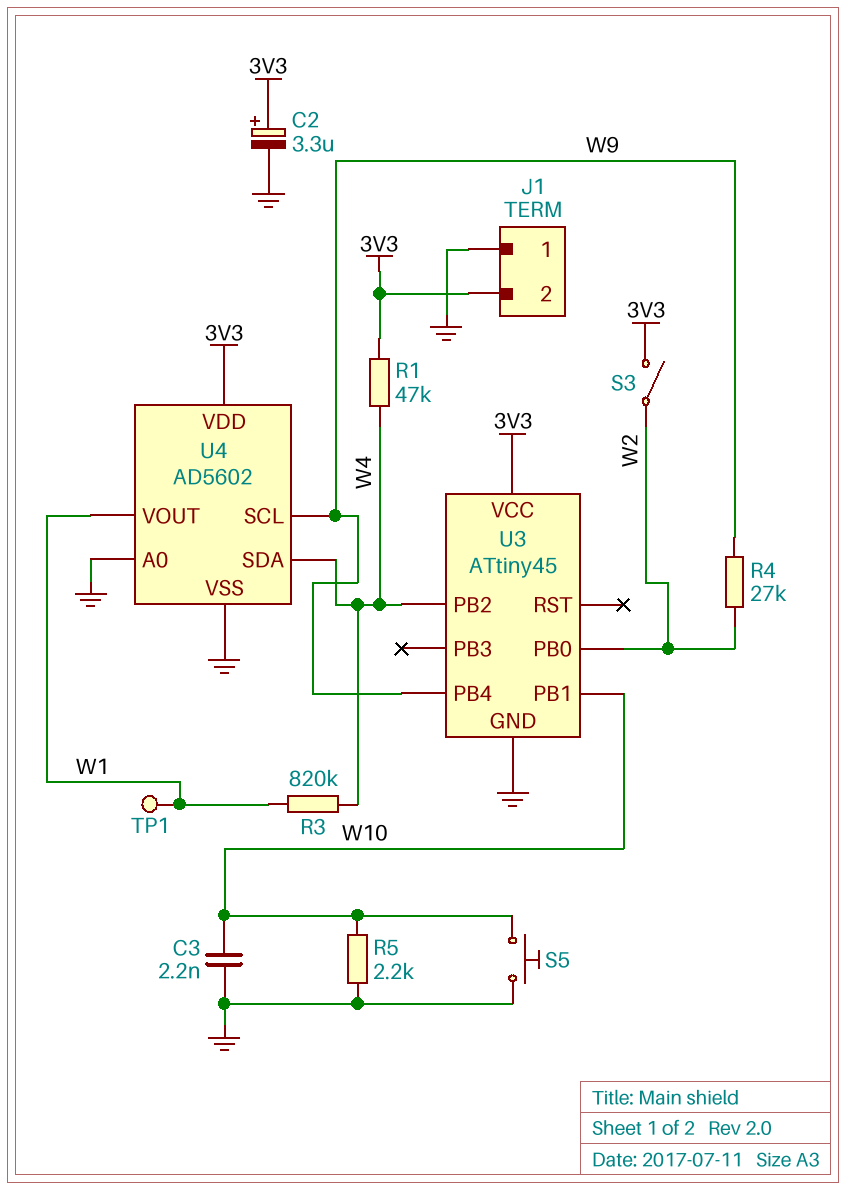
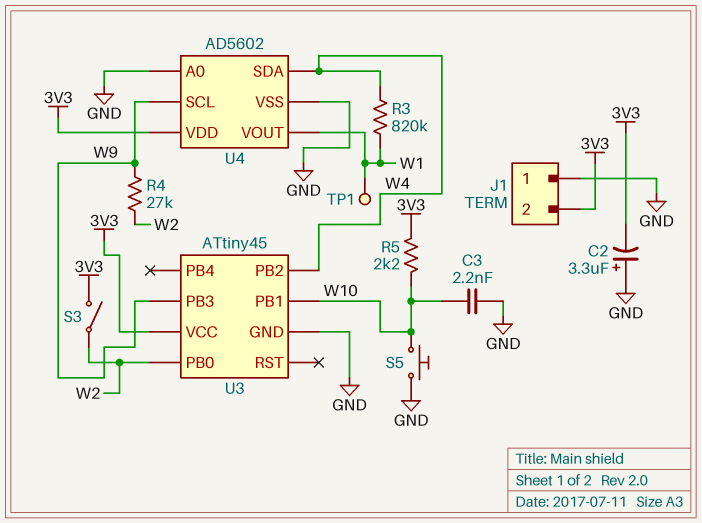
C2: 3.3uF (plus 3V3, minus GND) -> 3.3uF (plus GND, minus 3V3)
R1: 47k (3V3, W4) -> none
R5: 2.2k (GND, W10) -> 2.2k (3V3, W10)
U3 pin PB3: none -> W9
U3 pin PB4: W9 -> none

☆ ☆ ☆ ☆ ☆

■ **WORK TASK**
Each line in the records that carries "none" must be copied out.

■ **WRITTEN RESPONSE**
R1: 47k (3V3, W4) -> none
U3 pin PB3: none -> W9
U3 pin PB4: W9 -> none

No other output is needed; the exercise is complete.